▶ _Exercise prompt_:
Copy each line from the records below in which the word "image" is found.

▶ _Data section_:
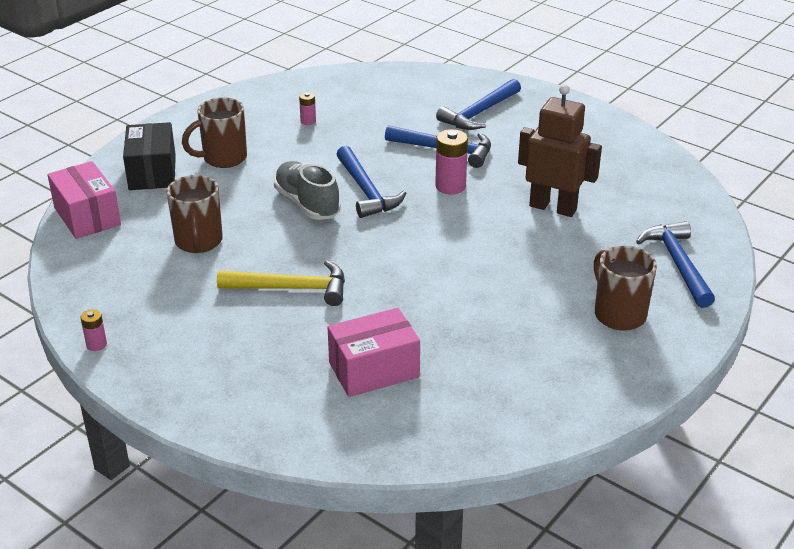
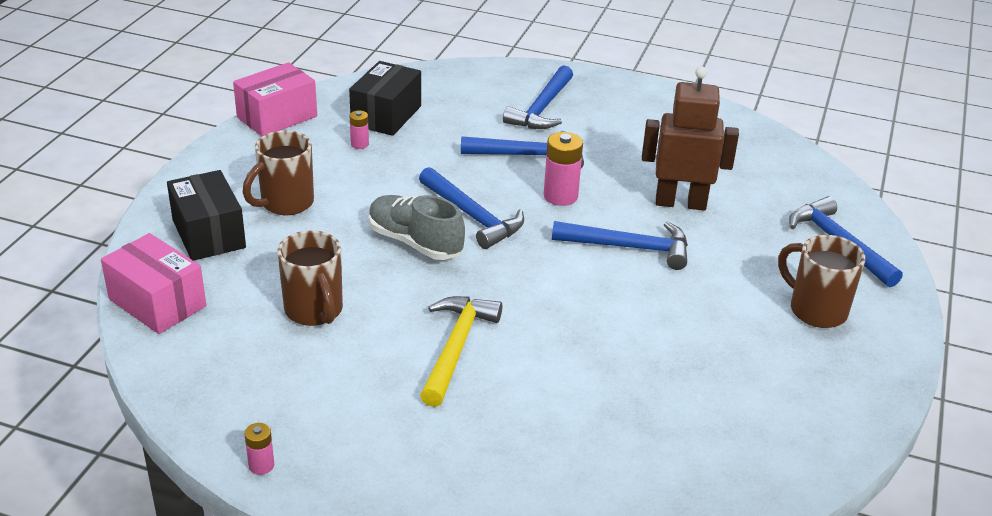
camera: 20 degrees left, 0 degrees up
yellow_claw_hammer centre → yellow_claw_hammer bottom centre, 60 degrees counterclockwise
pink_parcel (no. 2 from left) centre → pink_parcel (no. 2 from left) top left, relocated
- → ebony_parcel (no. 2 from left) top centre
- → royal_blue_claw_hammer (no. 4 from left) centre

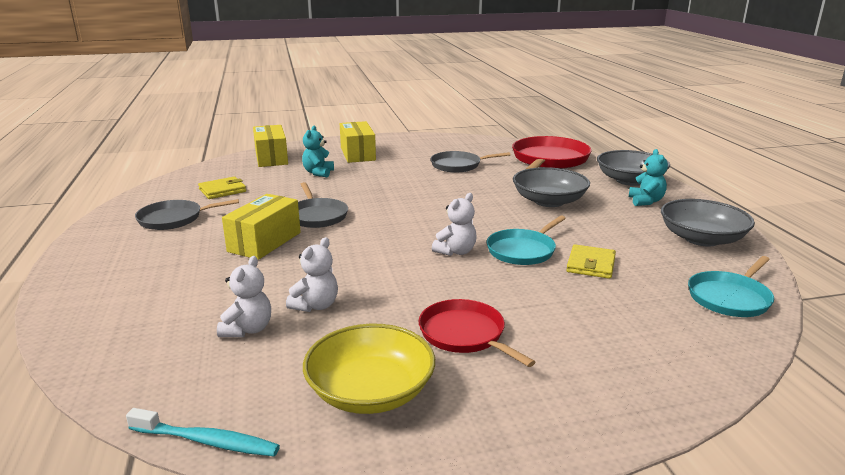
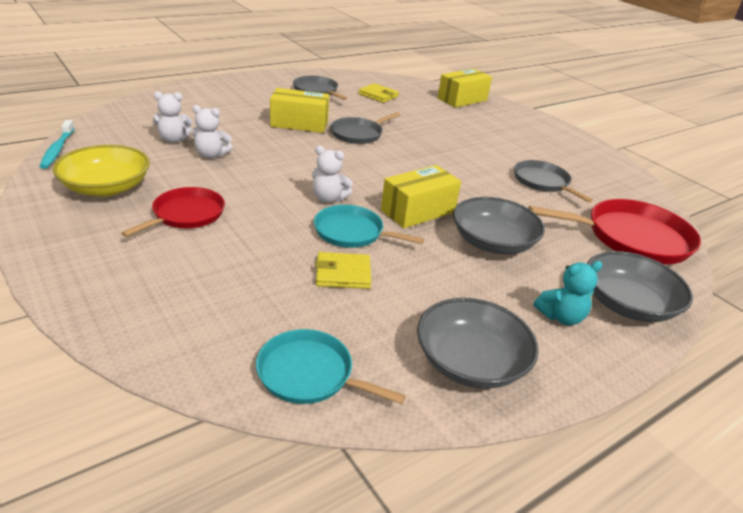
camera: 65 degrees right, 10 degrees up
yellow_parcel (no. 3 from left in the first image) top centre → yellow_parcel (no. 2 from left) centre, relocated
aqua_teddy (no. 1 from left) top centre → -

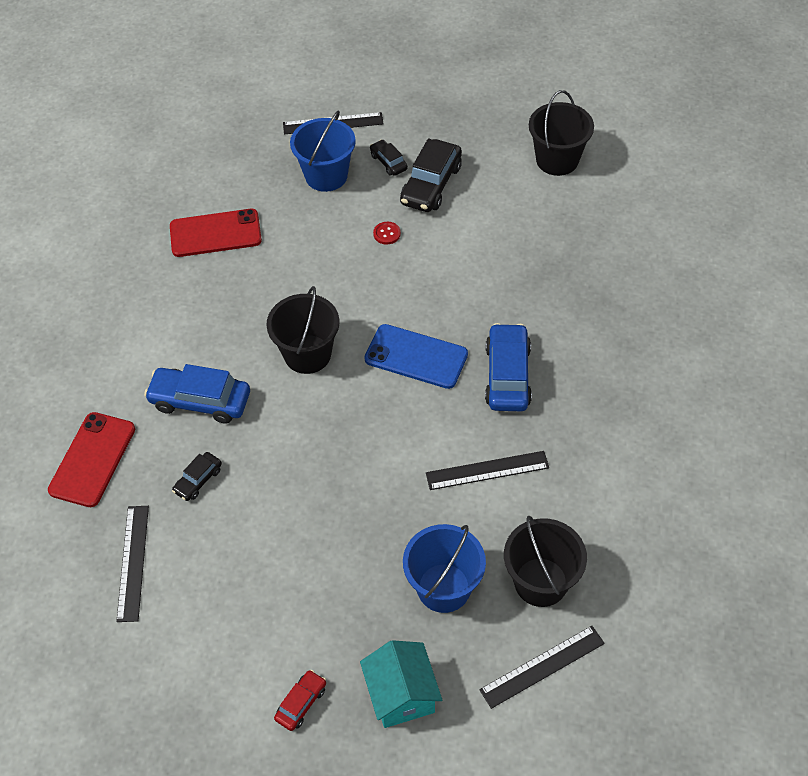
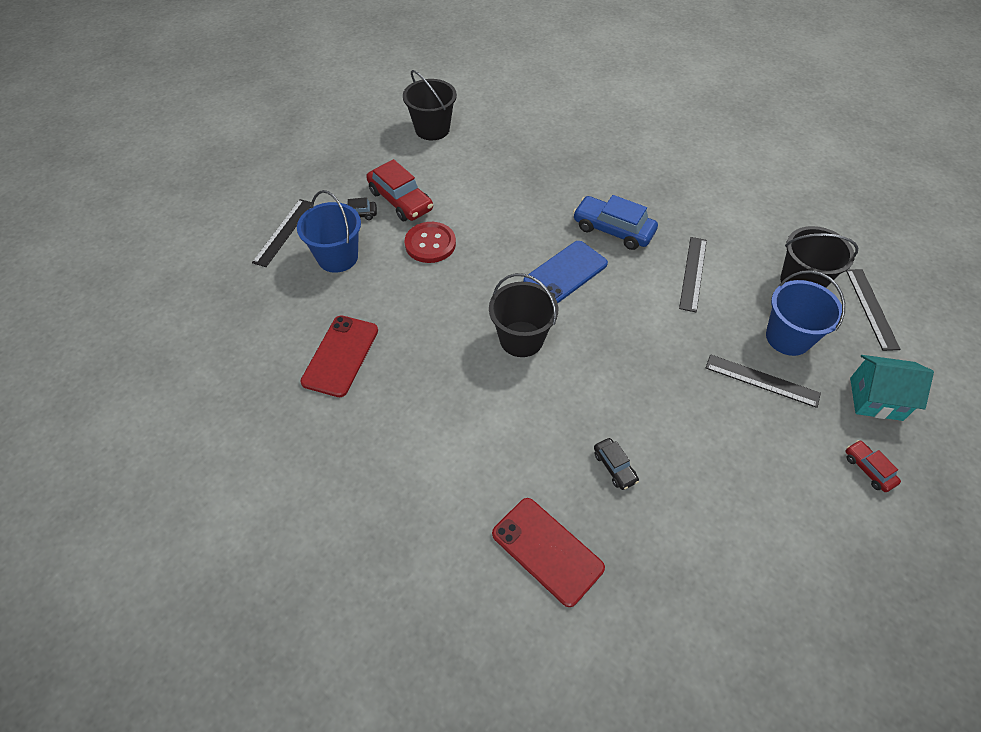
camera: 65 degrees left, 0 degrees up
ebony_car (no. 3 from left) top centre → scarlet_car (no. 1 from left) top centre
scarlet_sewing_button top centre, x2.07
royal_blue_car (no. 1 from left) middle left → -
ebony_measuring_stick (no. 1 from left in the first image) bottom left → ebony_measuring_stick (no. 3 from left) middle right, relocated

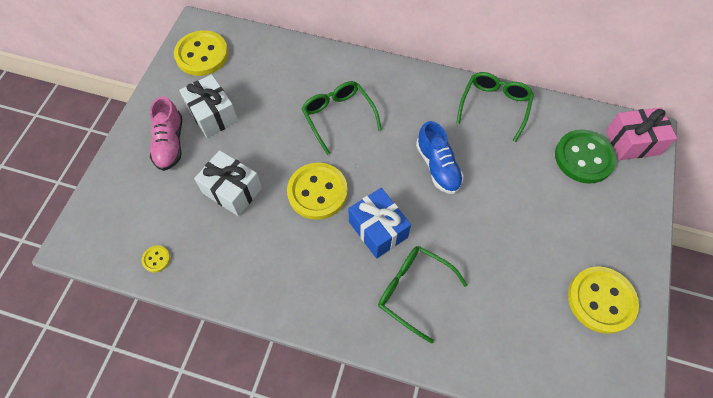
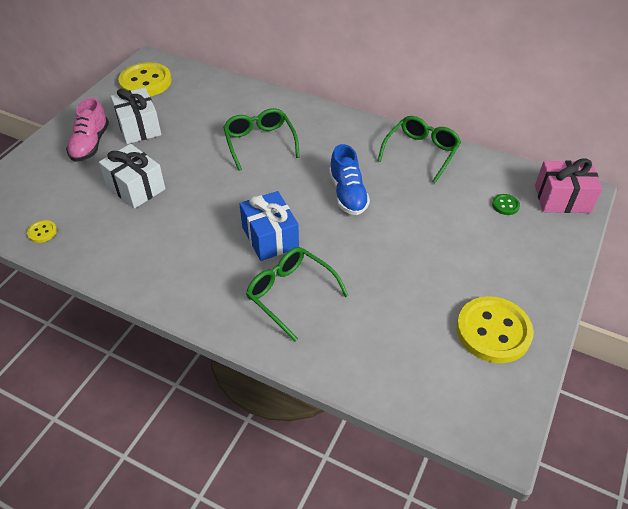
camera: 10 degrees right, 15 degrees down
leaf-green_sewing_button middle right, x0.43
yellow_sewing_button (no. 3 from left) centre → -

▶ _Written answer_:
yellow_parcel (no. 3 from left in the first image) top centre → yellow_parcel (no. 2 from left) centre, relocated
ebony_measuring_stick (no. 1 from left in the first image) bottom left → ebony_measuring_stick (no. 3 from left) middle right, relocated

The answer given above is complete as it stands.